## Work instructions
Every single entry should be printed exactly.

────────────────────

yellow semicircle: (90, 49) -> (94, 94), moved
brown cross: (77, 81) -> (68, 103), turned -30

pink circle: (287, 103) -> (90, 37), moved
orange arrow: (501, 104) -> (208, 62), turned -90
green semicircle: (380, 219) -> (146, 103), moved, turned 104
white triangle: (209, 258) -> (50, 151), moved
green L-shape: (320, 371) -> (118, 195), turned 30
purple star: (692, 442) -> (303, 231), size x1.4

────────────────────

## Response
yellow semicircle: (90, 49) -> (94, 94), moved
brown cross: (77, 81) -> (68, 103), turned -30

pink circle: (287, 103) -> (90, 37), moved
orange arrow: (501, 104) -> (208, 62), turned -90
green semicircle: (380, 219) -> (146, 103), moved, turned 104
white triangle: (209, 258) -> (50, 151), moved
green L-shape: (320, 371) -> (118, 195), turned 30
purple star: (692, 442) -> (303, 231), size x1.4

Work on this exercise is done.